━━━ Records for processing ━━━

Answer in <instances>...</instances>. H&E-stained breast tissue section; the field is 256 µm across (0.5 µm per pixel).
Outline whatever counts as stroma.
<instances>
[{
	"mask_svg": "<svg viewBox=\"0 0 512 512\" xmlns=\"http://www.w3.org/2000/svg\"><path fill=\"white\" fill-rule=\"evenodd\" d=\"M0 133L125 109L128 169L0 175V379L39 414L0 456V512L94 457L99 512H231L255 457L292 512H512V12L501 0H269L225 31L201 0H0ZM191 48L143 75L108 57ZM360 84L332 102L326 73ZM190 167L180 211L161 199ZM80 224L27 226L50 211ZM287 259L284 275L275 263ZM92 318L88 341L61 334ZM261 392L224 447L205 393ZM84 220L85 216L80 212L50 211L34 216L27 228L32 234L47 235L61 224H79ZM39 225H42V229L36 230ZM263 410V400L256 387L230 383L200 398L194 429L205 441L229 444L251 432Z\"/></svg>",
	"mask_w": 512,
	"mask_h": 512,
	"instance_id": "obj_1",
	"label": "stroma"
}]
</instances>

━━━

» What the task asks:
Quote the whole listing above, leaving nothing out.

» Exercise output:
Answer in <instances>...</instances>. H&E-stained breast tissue section; the field is 256 µm across (0.5 µm per pixel).
Outline whatever counts as stroma.
<instances>
[{
	"mask_svg": "<svg viewBox=\"0 0 512 512\" xmlns=\"http://www.w3.org/2000/svg\"><path fill=\"white\" fill-rule=\"evenodd\" d=\"M0 133L125 109L128 169L0 175V379L39 414L0 456V512L94 457L99 512H231L255 457L292 512H512V12L501 0H269L225 31L201 0H0ZM191 48L143 75L108 57ZM360 84L332 102L326 73ZM190 167L180 211L161 199ZM80 224L27 226L50 211ZM287 259L284 275L275 263ZM92 318L88 341L61 334ZM261 392L224 447L205 393ZM84 220L85 216L80 212L50 211L34 216L27 228L32 234L47 235L61 224H79ZM39 225H42V229L36 230ZM263 410V400L256 387L230 383L200 398L194 429L205 441L229 444L251 432Z\"/></svg>",
	"mask_w": 512,
	"mask_h": 512,
	"instance_id": "obj_1",
	"label": "stroma"
}]
</instances>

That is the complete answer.